[PROMPT]
Return each line of the entries that mentions the word "brick".

[RECORDS SUPPLIED]
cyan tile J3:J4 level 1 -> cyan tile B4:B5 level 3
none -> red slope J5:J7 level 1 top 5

---

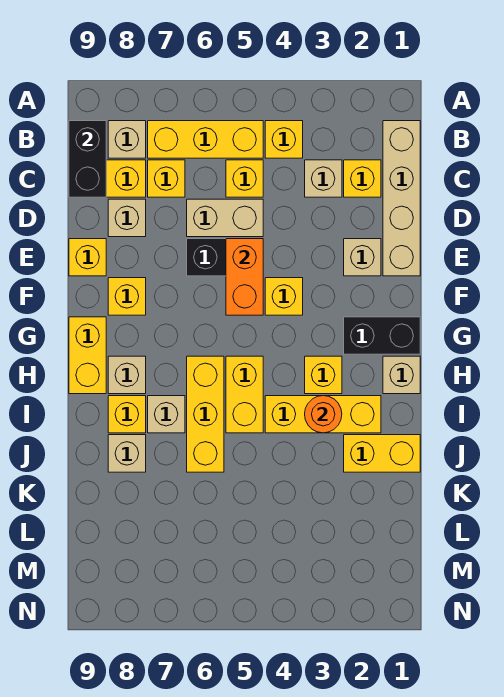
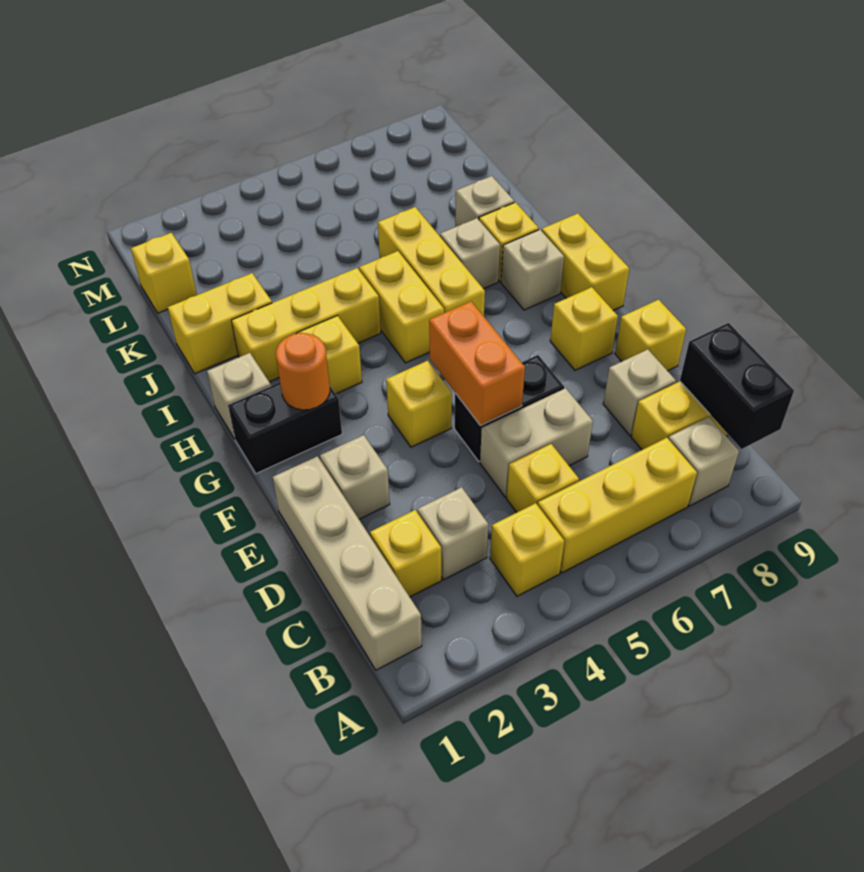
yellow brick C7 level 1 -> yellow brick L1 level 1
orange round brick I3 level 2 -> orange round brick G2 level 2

[OUTPUT]
yellow brick C7 level 1 -> yellow brick L1 level 1
orange round brick I3 level 2 -> orange round brick G2 level 2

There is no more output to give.